[TASK BRIEF] Each record below must come back exactly as written; its pictures must not.

━━ DATA SHOWN ━━

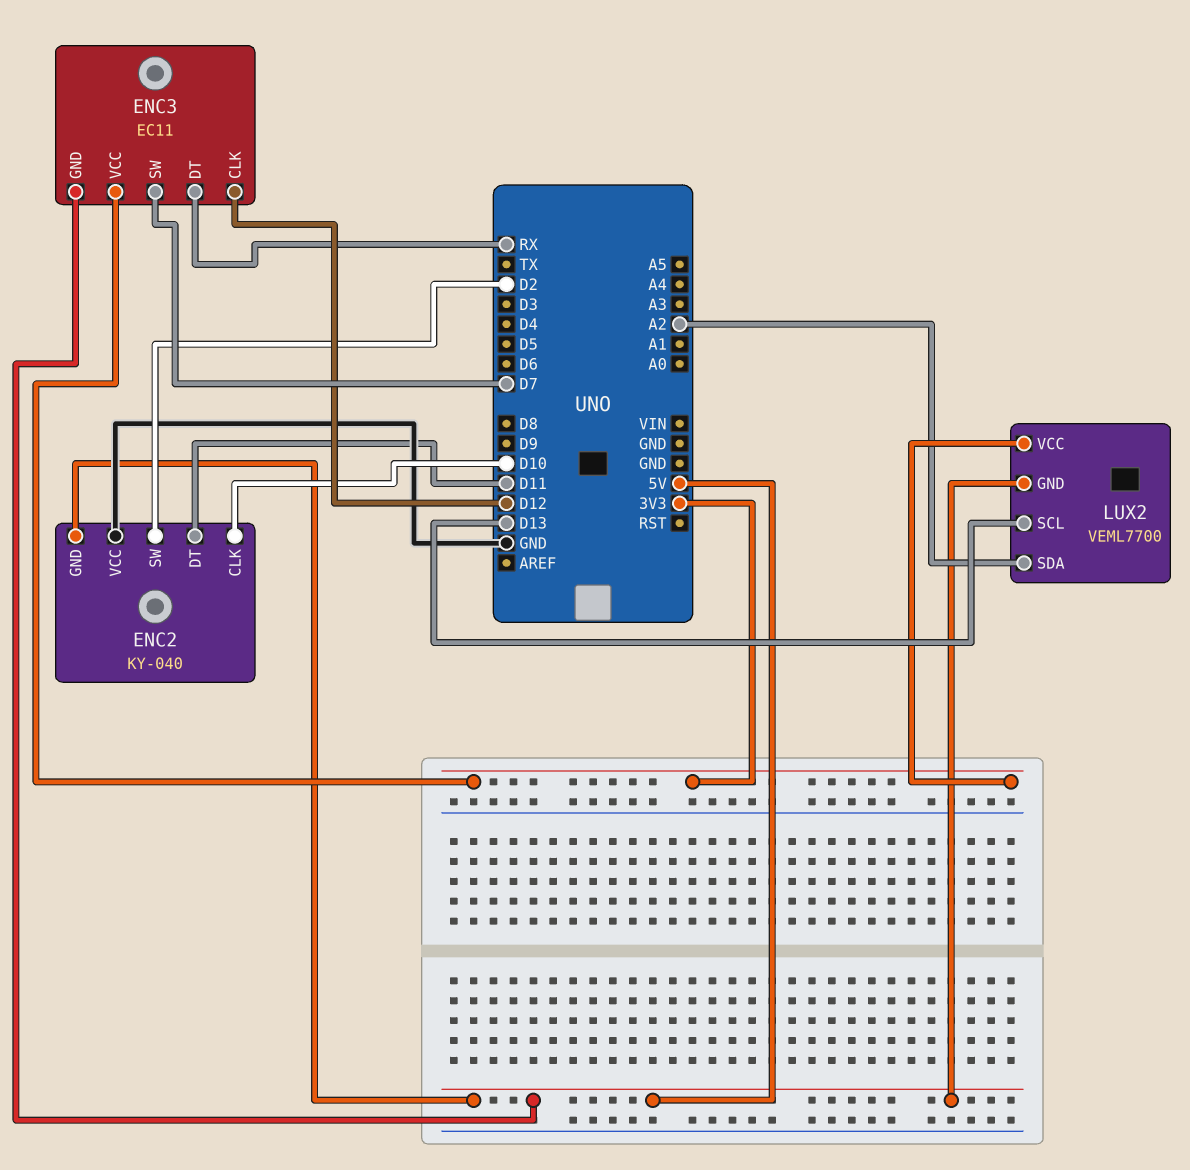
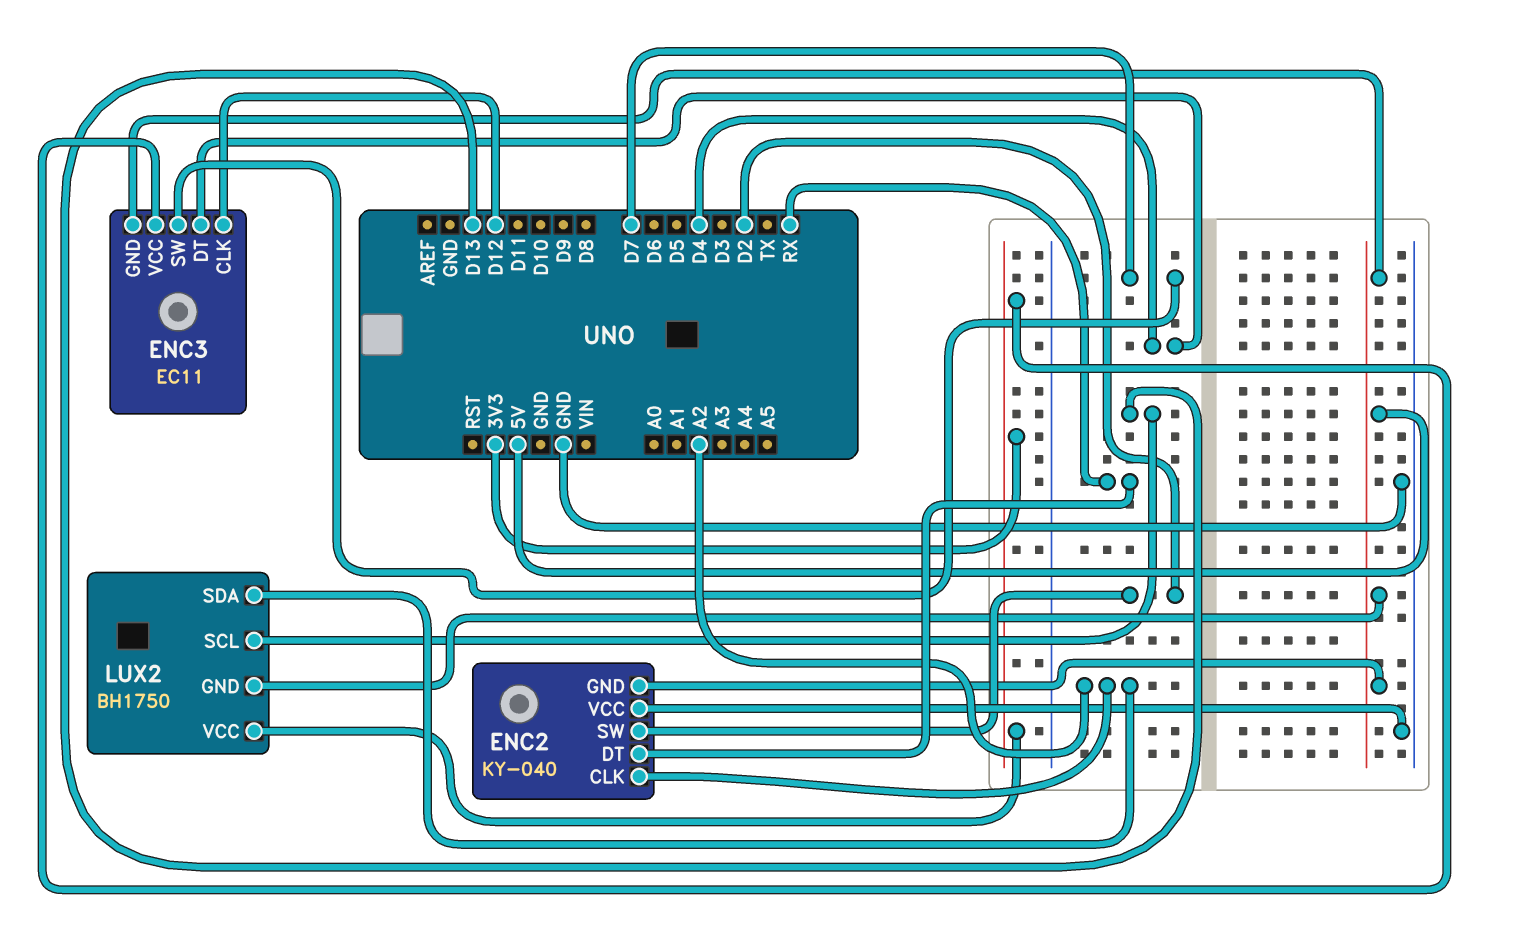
ENC2 pin CLK: D10 -> A2
ENC2 pin DT: D11 -> RX
ENC3 pin DT: RX -> D4
LUX2: VEML7700 -> BH1750

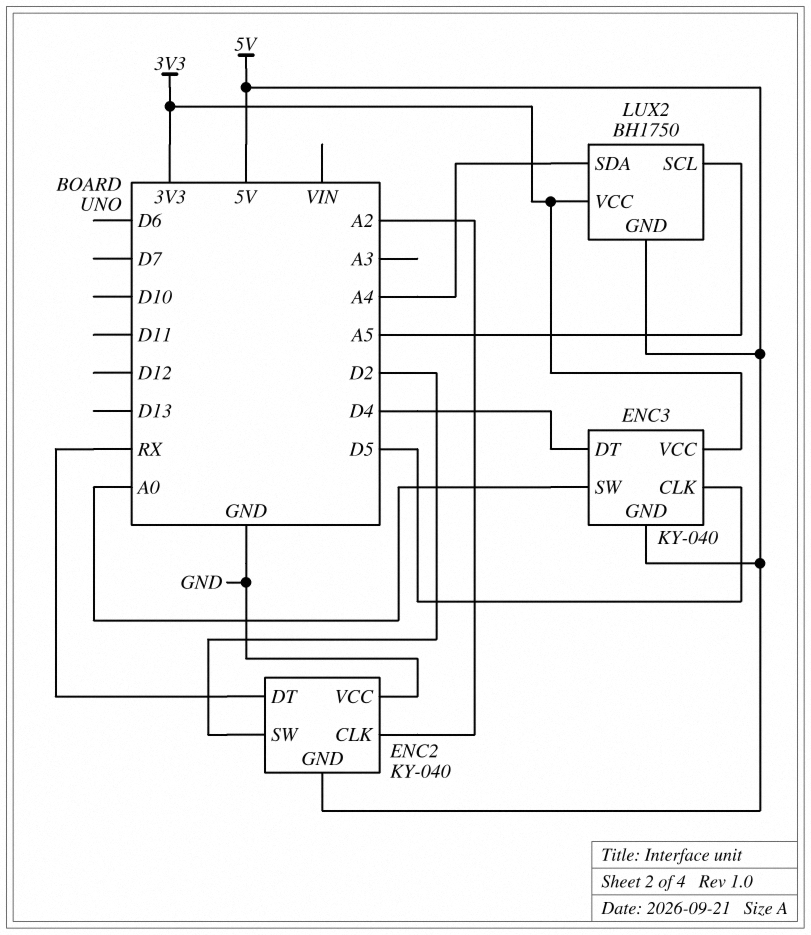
ENC3: EC11 -> KY-040
ENC3 pin CLK: D12 -> D5
ENC3 pin SW: D7 -> A0
LUX2 pin SCL: D13 -> A5
LUX2 pin SDA: A2 -> A4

━━━

[SOLUTION]
ENC2 pin CLK: D10 -> A2
ENC2 pin DT: D11 -> RX
ENC3 pin DT: RX -> D4
LUX2: VEML7700 -> BH1750

ENC3: EC11 -> KY-040
ENC3 pin CLK: D12 -> D5
ENC3 pin SW: D7 -> A0
LUX2 pin SCL: D13 -> A5
LUX2 pin SDA: A2 -> A4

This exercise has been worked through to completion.